BEGIN Input data
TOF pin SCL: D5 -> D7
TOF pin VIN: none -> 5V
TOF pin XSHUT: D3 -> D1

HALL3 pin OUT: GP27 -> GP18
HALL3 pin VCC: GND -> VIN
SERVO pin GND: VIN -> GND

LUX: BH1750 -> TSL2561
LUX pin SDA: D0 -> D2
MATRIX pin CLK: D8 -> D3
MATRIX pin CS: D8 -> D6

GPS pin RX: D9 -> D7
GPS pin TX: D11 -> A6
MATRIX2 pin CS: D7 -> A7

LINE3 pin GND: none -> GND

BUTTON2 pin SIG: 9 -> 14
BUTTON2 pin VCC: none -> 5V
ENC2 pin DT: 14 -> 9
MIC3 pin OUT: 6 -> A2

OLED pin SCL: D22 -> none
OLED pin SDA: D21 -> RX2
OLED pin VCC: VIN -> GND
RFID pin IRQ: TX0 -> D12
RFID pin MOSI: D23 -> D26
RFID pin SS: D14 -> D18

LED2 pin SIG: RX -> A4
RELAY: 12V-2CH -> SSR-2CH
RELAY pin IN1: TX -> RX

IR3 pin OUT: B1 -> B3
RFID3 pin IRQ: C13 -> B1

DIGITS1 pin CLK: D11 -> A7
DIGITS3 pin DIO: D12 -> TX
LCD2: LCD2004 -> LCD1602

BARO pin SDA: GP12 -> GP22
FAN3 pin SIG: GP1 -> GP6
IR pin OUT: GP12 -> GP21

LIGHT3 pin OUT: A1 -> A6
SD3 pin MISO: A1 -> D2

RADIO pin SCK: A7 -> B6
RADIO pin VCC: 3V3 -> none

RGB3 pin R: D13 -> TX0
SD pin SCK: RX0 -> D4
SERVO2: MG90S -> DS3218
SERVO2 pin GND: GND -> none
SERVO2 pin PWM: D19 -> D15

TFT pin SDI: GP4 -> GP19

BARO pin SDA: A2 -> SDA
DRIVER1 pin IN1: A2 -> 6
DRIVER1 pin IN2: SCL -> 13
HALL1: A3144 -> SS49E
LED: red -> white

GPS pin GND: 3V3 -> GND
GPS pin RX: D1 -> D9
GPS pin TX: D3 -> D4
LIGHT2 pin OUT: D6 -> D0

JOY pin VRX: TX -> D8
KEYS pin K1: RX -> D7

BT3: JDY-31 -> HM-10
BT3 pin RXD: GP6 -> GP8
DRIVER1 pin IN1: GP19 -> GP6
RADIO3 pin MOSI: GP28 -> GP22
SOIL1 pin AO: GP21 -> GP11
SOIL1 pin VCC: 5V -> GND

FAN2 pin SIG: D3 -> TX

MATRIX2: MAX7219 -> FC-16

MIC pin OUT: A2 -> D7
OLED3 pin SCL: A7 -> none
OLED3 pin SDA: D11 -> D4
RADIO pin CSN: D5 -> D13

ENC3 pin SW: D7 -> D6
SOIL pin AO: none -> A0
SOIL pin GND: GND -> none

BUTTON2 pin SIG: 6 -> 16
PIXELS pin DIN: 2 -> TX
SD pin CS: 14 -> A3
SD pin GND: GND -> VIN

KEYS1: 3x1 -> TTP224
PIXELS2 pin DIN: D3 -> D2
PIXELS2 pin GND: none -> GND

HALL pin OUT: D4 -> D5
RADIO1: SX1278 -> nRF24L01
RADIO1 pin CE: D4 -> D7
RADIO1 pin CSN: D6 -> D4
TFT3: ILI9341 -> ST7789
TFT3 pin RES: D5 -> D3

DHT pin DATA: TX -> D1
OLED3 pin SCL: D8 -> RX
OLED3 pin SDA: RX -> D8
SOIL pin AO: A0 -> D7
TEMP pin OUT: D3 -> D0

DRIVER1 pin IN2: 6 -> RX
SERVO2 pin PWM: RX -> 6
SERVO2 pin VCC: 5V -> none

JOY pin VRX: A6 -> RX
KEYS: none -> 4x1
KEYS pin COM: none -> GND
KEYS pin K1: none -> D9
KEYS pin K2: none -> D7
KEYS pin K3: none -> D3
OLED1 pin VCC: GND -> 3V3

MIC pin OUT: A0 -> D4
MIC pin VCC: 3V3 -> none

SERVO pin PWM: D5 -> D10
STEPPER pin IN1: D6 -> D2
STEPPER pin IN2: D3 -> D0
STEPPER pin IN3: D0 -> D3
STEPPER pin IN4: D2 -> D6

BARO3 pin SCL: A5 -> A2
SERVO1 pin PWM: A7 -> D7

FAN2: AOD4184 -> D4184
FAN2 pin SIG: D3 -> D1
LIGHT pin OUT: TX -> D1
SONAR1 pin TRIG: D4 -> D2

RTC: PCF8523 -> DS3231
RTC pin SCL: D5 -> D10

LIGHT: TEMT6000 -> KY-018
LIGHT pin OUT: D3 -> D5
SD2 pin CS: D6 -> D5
END Input data
* [Your instructions]
Please make the answer a complete, exact reproduction of the records.

* [Written answer]
TOF pin SCL: D5 -> D7
TOF pin VIN: none -> 5V
TOF pin XSHUT: D3 -> D1

HALL3 pin OUT: GP27 -> GP18
HALL3 pin VCC: GND -> VIN
SERVO pin GND: VIN -> GND

LUX: BH1750 -> TSL2561
LUX pin SDA: D0 -> D2
MATRIX pin CLK: D8 -> D3
MATRIX pin CS: D8 -> D6

GPS pin RX: D9 -> D7
GPS pin TX: D11 -> A6
MATRIX2 pin CS: D7 -> A7

LINE3 pin GND: none -> GND

BUTTON2 pin SIG: 9 -> 14
BUTTON2 pin VCC: none -> 5V
ENC2 pin DT: 14 -> 9
MIC3 pin OUT: 6 -> A2

OLED pin SCL: D22 -> none
OLED pin SDA: D21 -> RX2
OLED pin VCC: VIN -> GND
RFID pin IRQ: TX0 -> D12
RFID pin MOSI: D23 -> D26
RFID pin SS: D14 -> D18

LED2 pin SIG: RX -> A4
RELAY: 12V-2CH -> SSR-2CH
RELAY pin IN1: TX -> RX

IR3 pin OUT: B1 -> B3
RFID3 pin IRQ: C13 -> B1

DIGITS1 pin CLK: D11 -> A7
DIGITS3 pin DIO: D12 -> TX
LCD2: LCD2004 -> LCD1602

BARO pin SDA: GP12 -> GP22
FAN3 pin SIG: GP1 -> GP6
IR pin OUT: GP12 -> GP21

LIGHT3 pin OUT: A1 -> A6
SD3 pin MISO: A1 -> D2

RADIO pin SCK: A7 -> B6
RADIO pin VCC: 3V3 -> none

RGB3 pin R: D13 -> TX0
SD pin SCK: RX0 -> D4
SERVO2: MG90S -> DS3218
SERVO2 pin GND: GND -> none
SERVO2 pin PWM: D19 -> D15

TFT pin SDI: GP4 -> GP19

BARO pin SDA: A2 -> SDA
DRIVER1 pin IN1: A2 -> 6
DRIVER1 pin IN2: SCL -> 13
HALL1: A3144 -> SS49E
LED: red -> white

GPS pin GND: 3V3 -> GND
GPS pin RX: D1 -> D9
GPS pin TX: D3 -> D4
LIGHT2 pin OUT: D6 -> D0

JOY pin VRX: TX -> D8
KEYS pin K1: RX -> D7

BT3: JDY-31 -> HM-10
BT3 pin RXD: GP6 -> GP8
DRIVER1 pin IN1: GP19 -> GP6
RADIO3 pin MOSI: GP28 -> GP22
SOIL1 pin AO: GP21 -> GP11
SOIL1 pin VCC: 5V -> GND

FAN2 pin SIG: D3 -> TX

MATRIX2: MAX7219 -> FC-16

MIC pin OUT: A2 -> D7
OLED3 pin SCL: A7 -> none
OLED3 pin SDA: D11 -> D4
RADIO pin CSN: D5 -> D13

ENC3 pin SW: D7 -> D6
SOIL pin AO: none -> A0
SOIL pin GND: GND -> none

BUTTON2 pin SIG: 6 -> 16
PIXELS pin DIN: 2 -> TX
SD pin CS: 14 -> A3
SD pin GND: GND -> VIN

KEYS1: 3x1 -> TTP224
PIXELS2 pin DIN: D3 -> D2
PIXELS2 pin GND: none -> GND

HALL pin OUT: D4 -> D5
RADIO1: SX1278 -> nRF24L01
RADIO1 pin CE: D4 -> D7
RADIO1 pin CSN: D6 -> D4
TFT3: ILI9341 -> ST7789
TFT3 pin RES: D5 -> D3

DHT pin DATA: TX -> D1
OLED3 pin SCL: D8 -> RX
OLED3 pin SDA: RX -> D8
SOIL pin AO: A0 -> D7
TEMP pin OUT: D3 -> D0

DRIVER1 pin IN2: 6 -> RX
SERVO2 pin PWM: RX -> 6
SERVO2 pin VCC: 5V -> none

JOY pin VRX: A6 -> RX
KEYS: none -> 4x1
KEYS pin COM: none -> GND
KEYS pin K1: none -> D9
KEYS pin K2: none -> D7
KEYS pin K3: none -> D3
OLED1 pin VCC: GND -> 3V3

MIC pin OUT: A0 -> D4
MIC pin VCC: 3V3 -> none

SERVO pin PWM: D5 -> D10
STEPPER pin IN1: D6 -> D2
STEPPER pin IN2: D3 -> D0
STEPPER pin IN3: D0 -> D3
STEPPER pin IN4: D2 -> D6

BARO3 pin SCL: A5 -> A2
SERVO1 pin PWM: A7 -> D7

FAN2: AOD4184 -> D4184
FAN2 pin SIG: D3 -> D1
LIGHT pin OUT: TX -> D1
SONAR1 pin TRIG: D4 -> D2

RTC: PCF8523 -> DS3231
RTC pin SCL: D5 -> D10

LIGHT: TEMT6000 -> KY-018
LIGHT pin OUT: D3 -> D5
SD2 pin CS: D6 -> D5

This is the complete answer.